Material shown >>
----------------------------------------

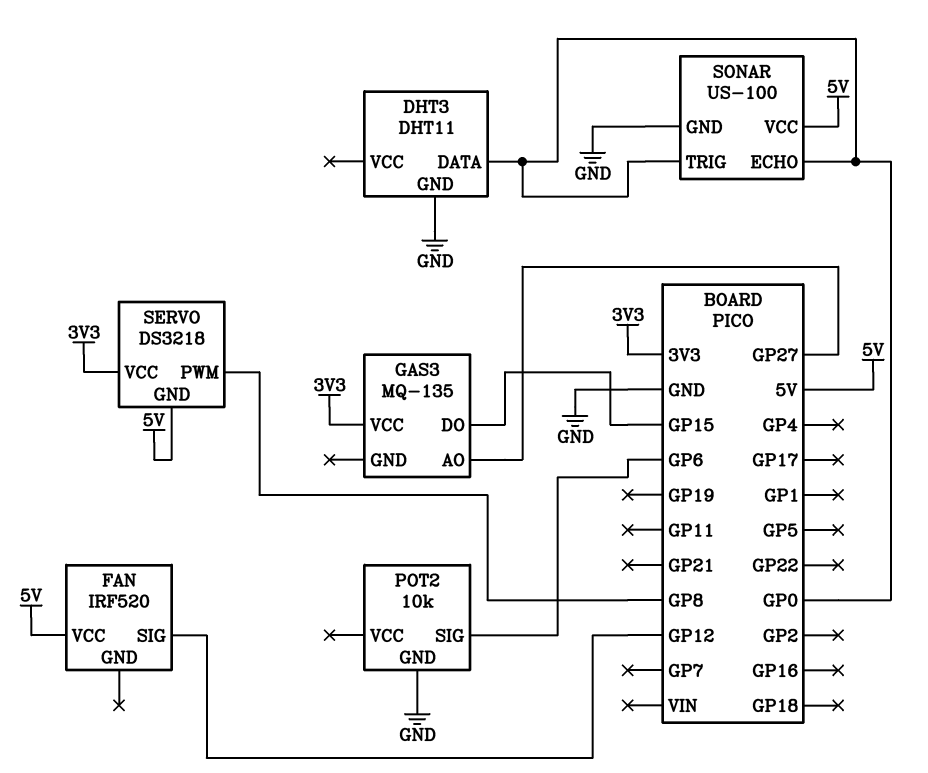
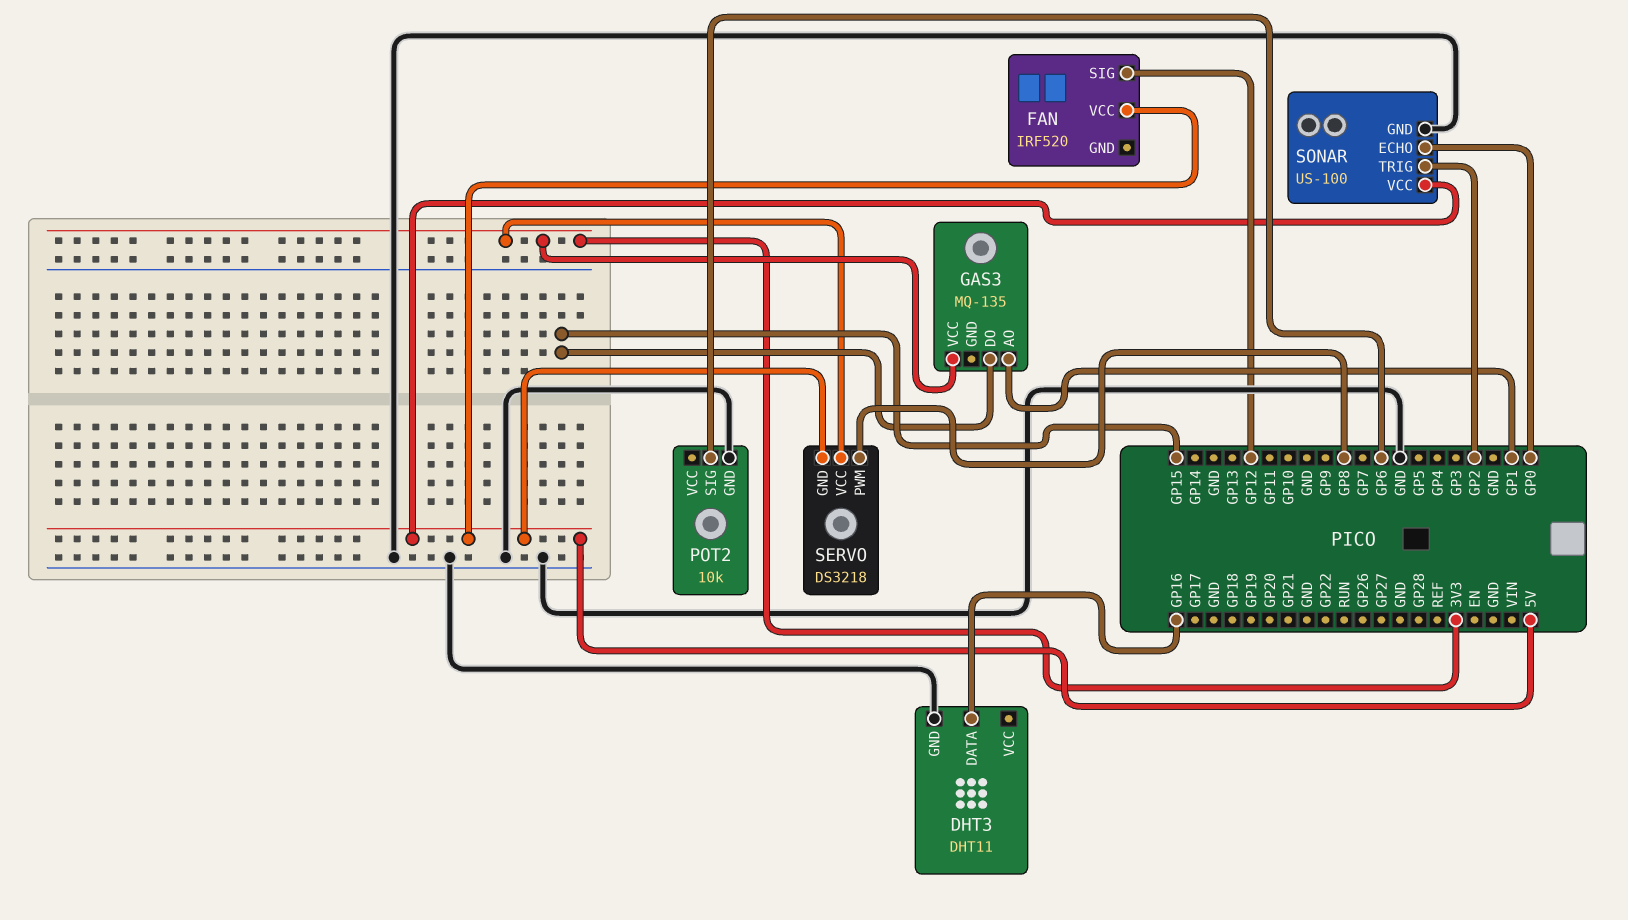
DHT3 pin DATA: GP0 -> GP16
GAS3 pin AO: GP27 -> GP1
SONAR pin TRIG: GP0 -> GP2

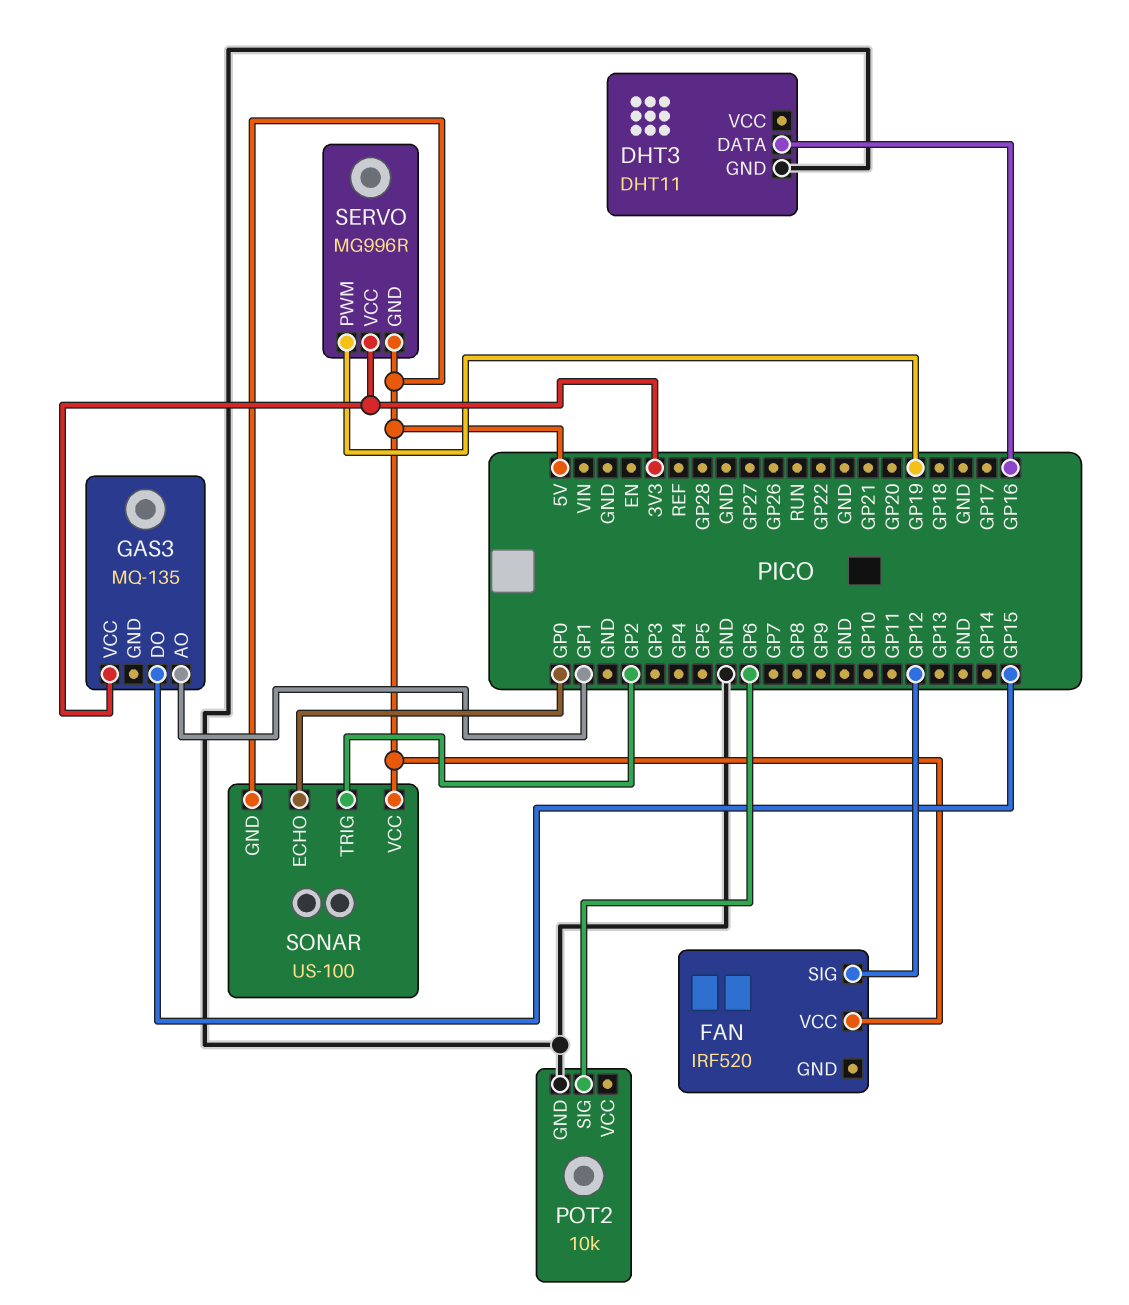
SERVO: DS3218 -> MG996R
SERVO pin PWM: GP8 -> GP19
SONAR pin GND: GND -> 5V

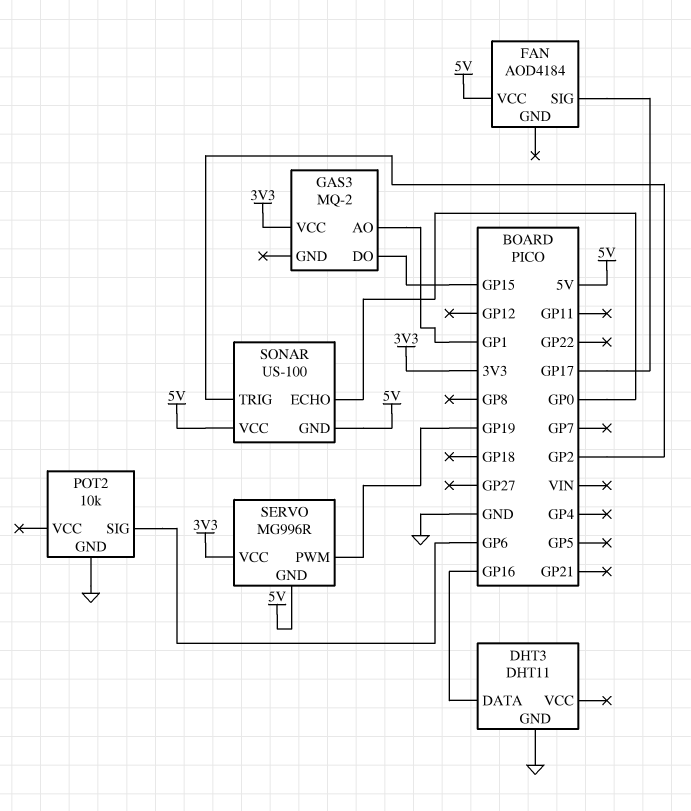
FAN: IRF520 -> AOD4184
FAN pin SIG: GP12 -> GP17
GAS3: MQ-135 -> MQ-2

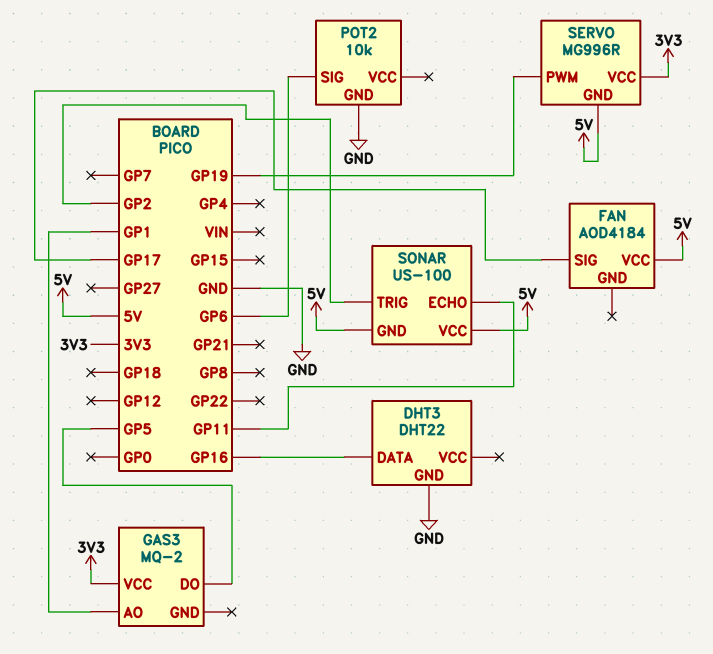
DHT3: DHT11 -> DHT22
GAS3 pin DO: GP15 -> GP5
SONAR pin ECHO: GP0 -> GP11

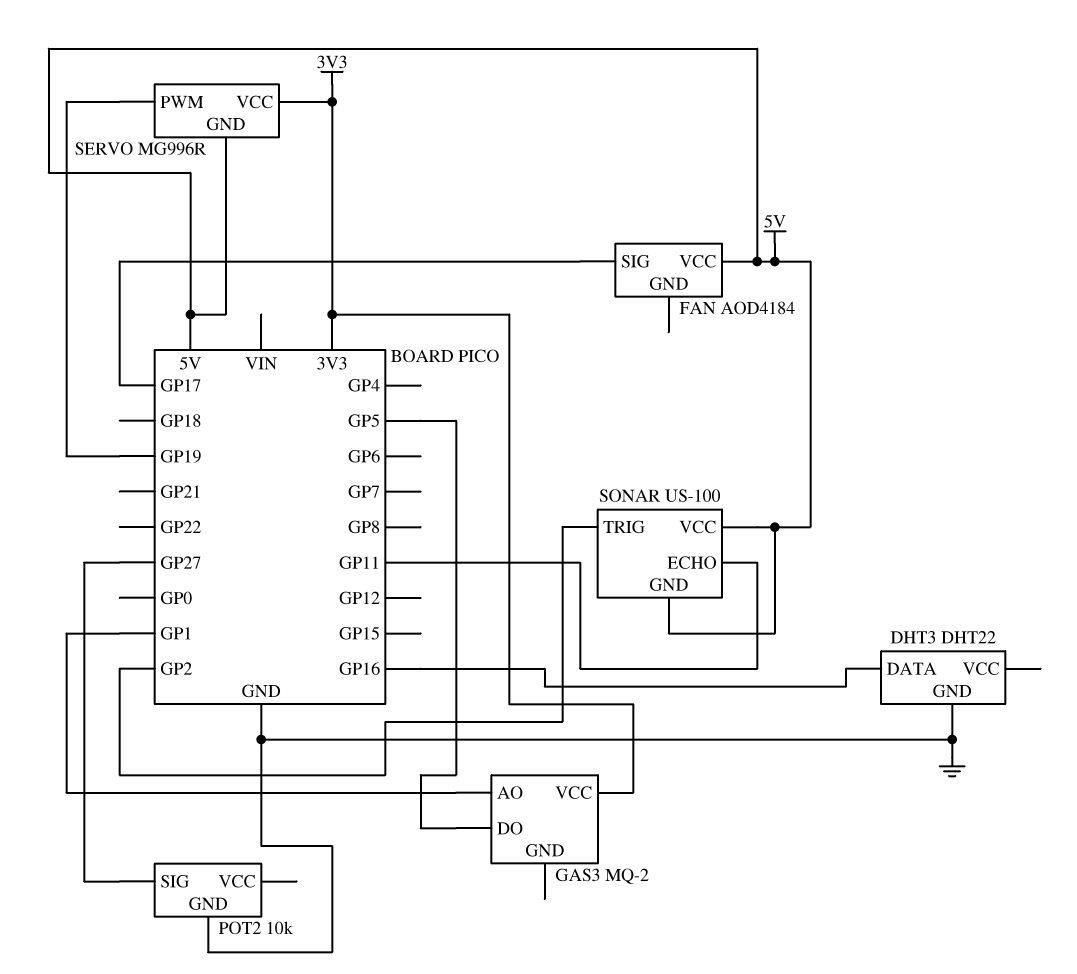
POT2 pin SIG: GP6 -> GP27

----------------------------------------

What is needed >> From the line that contains "FAN pin SIG: GP12 -> GP17" through the last line of the entries, transcribe every line exactly, leaving out the pictures.

Solved exercise >>
FAN pin SIG: GP12 -> GP17
GAS3: MQ-135 -> MQ-2

DHT3: DHT11 -> DHT22
GAS3 pin DO: GP15 -> GP5
SONAR pin ECHO: GP0 -> GP11

POT2 pin SIG: GP6 -> GP27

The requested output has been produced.